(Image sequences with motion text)
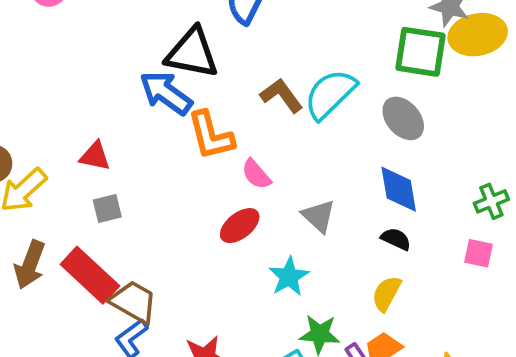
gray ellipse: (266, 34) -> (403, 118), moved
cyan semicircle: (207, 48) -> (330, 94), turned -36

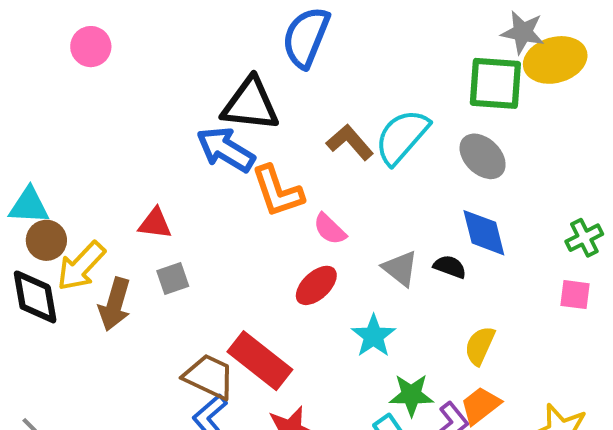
black semicircle: (396, 239) -> (450, 267), moved
brown arrow: (30, 265) -> (115, 304), moved
red rectangle: (90, 275) -> (260, 361), moved

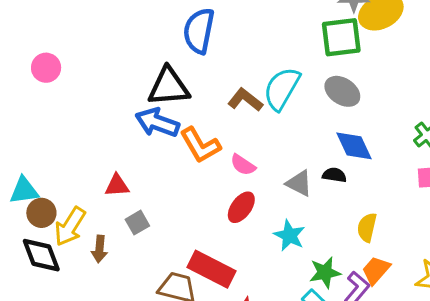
brown arrow: (115, 304) -> (99, 249), size x0.7

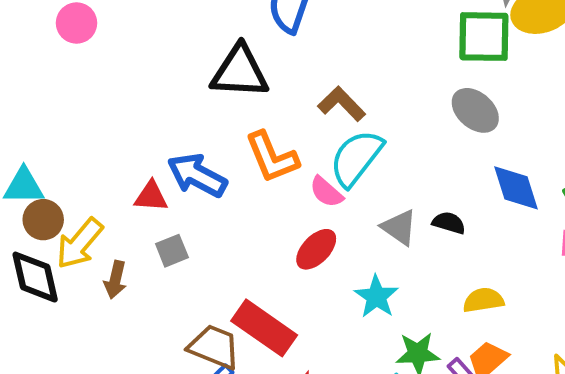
cyan semicircle: (282, 89) -> (356, 158), moved
blue arrow: (157, 123) -> (197, 175), moved
blue diamond: (354, 146) -> (516, 188), moved
yellow semicircle: (367, 227) -> (483, 300), turned 60

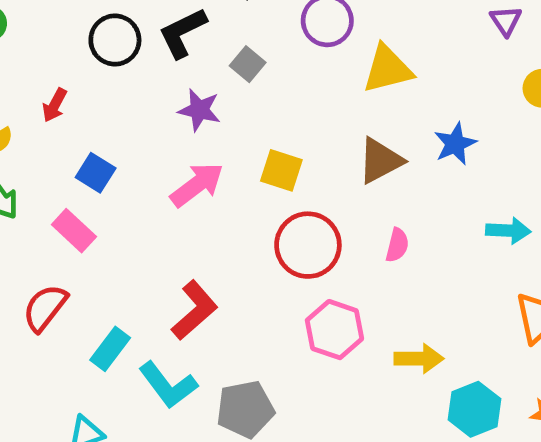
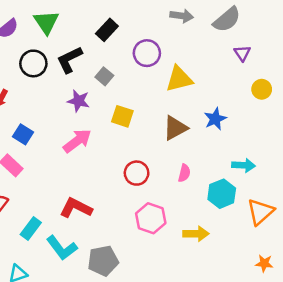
yellow square: (281, 170) -> (122, 116), moved
red circle: (308, 245) -> (137, 173), size x0.7
red L-shape: (195, 310) -> (76, 208), turned -112
cyan hexagon: (474, 409) -> (222, 194), moved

- **Exercise goal**
Nothing but the lines from the line holding "blue diamond: (354, 146) -> (516, 188), moved" through the last line of the entries above is to be reproduced, exactly and without pictures.

- **Exercise solution**
blue diamond: (354, 146) -> (516, 188), moved
yellow semicircle: (367, 227) -> (483, 300), turned 60

yellow square: (281, 170) -> (122, 116), moved
red circle: (308, 245) -> (137, 173), size x0.7
red L-shape: (195, 310) -> (76, 208), turned -112
cyan hexagon: (474, 409) -> (222, 194), moved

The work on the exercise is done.